=== Your objective ===
Return the lines below word for word, leaving out the pictures.

=== Records ===
++++++++

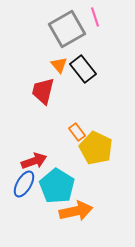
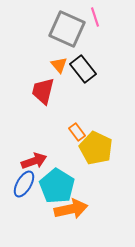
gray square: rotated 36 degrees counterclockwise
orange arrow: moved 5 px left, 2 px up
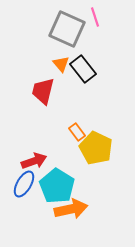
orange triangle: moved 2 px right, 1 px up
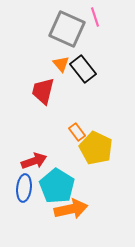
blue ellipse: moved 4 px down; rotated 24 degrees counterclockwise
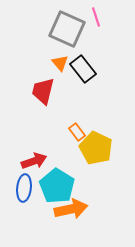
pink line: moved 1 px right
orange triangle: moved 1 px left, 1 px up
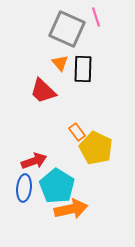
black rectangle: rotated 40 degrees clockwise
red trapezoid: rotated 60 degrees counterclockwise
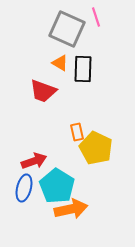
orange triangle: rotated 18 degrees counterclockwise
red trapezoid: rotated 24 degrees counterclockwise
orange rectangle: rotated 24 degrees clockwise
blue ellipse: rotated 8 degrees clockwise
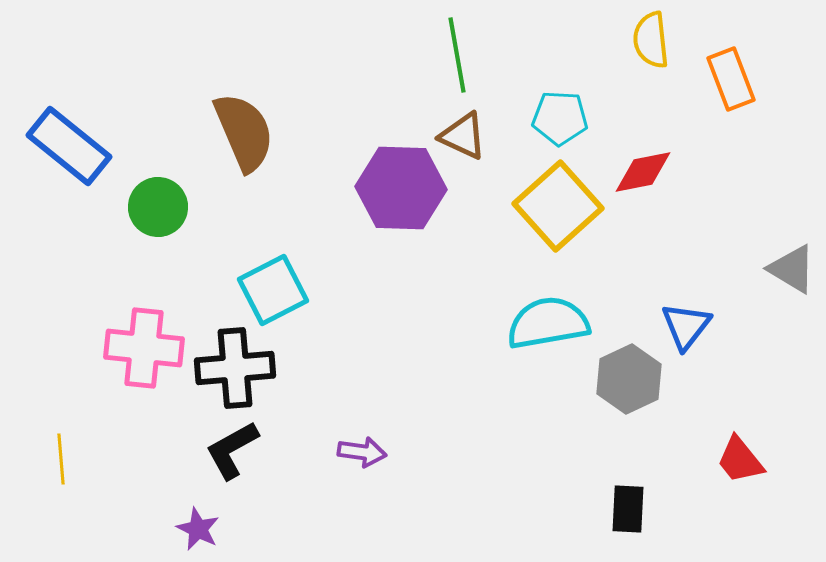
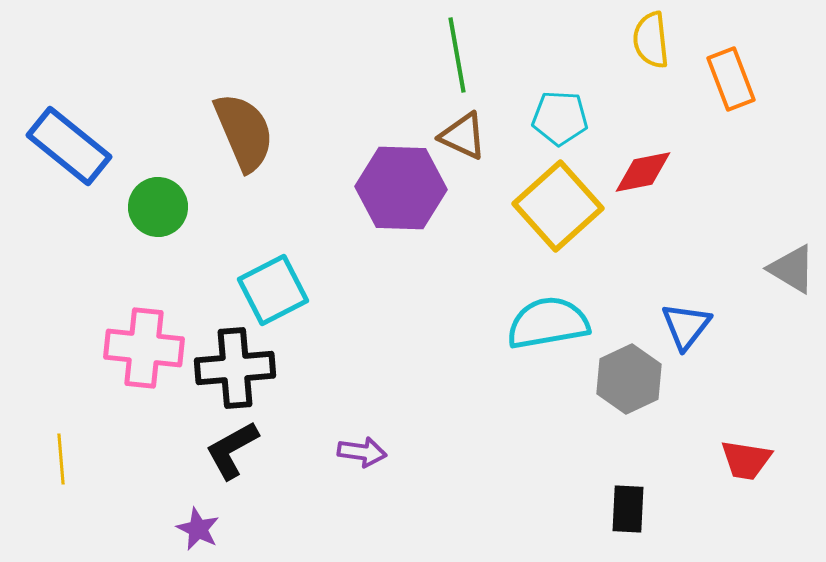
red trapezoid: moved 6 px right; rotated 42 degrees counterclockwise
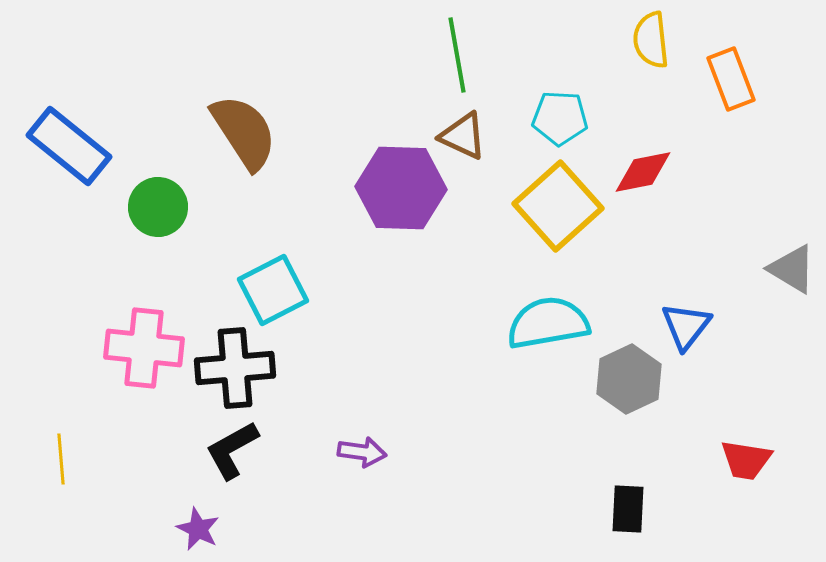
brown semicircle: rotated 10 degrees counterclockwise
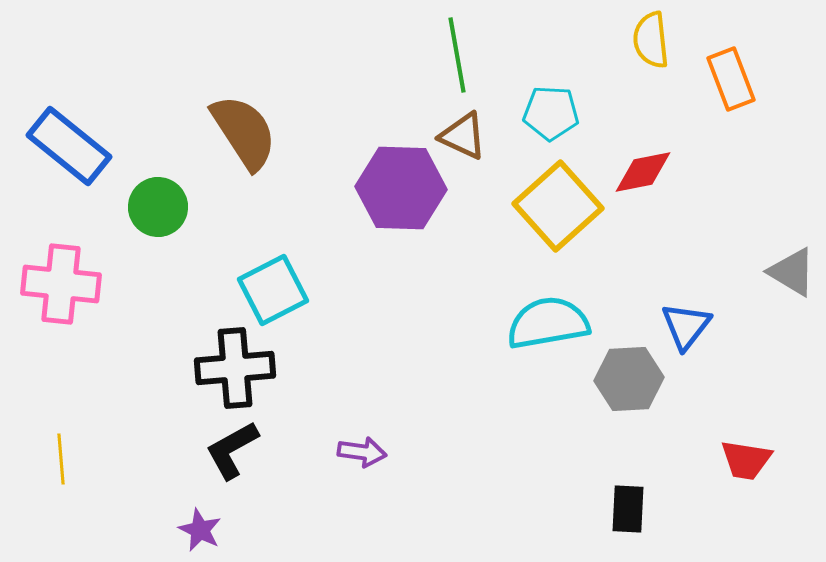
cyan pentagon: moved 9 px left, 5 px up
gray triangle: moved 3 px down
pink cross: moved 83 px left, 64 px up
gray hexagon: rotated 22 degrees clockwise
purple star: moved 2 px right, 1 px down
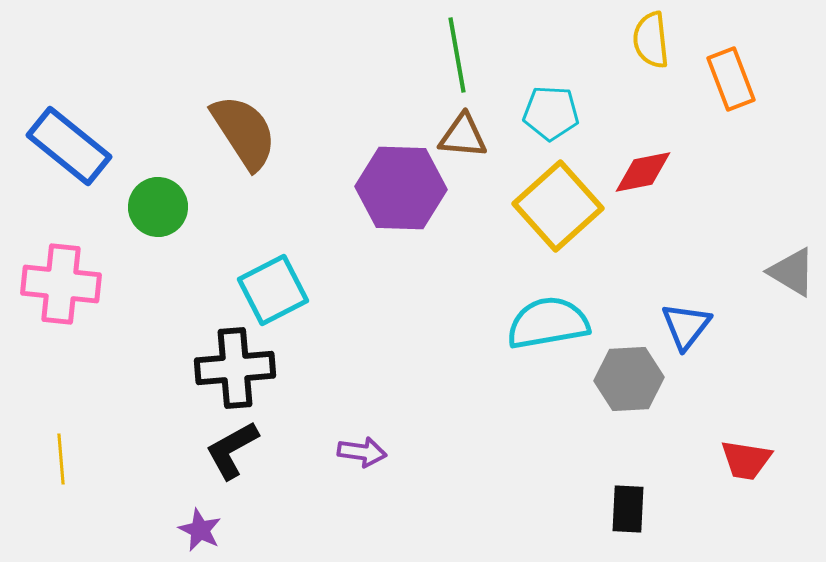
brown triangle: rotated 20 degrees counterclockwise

++++++++

=== Answer to this problem ===
gray square: rotated 36 degrees counterclockwise
orange arrow: moved 5 px left, 2 px up
orange triangle: moved 2 px right, 1 px up
blue ellipse: moved 4 px down; rotated 24 degrees counterclockwise
pink line: moved 1 px right
orange triangle: moved 1 px left, 1 px up
black rectangle: rotated 40 degrees clockwise
red trapezoid: rotated 60 degrees counterclockwise
orange triangle: rotated 18 degrees counterclockwise
red trapezoid: rotated 24 degrees counterclockwise
orange rectangle: rotated 24 degrees clockwise
blue ellipse: rotated 8 degrees clockwise
red trapezoid: moved 6 px right; rotated 42 degrees counterclockwise
brown semicircle: rotated 10 degrees counterclockwise
cyan pentagon: moved 9 px left, 5 px up
gray triangle: moved 3 px down
pink cross: moved 83 px left, 64 px up
gray hexagon: rotated 22 degrees clockwise
purple star: moved 2 px right, 1 px down
brown triangle: rotated 20 degrees counterclockwise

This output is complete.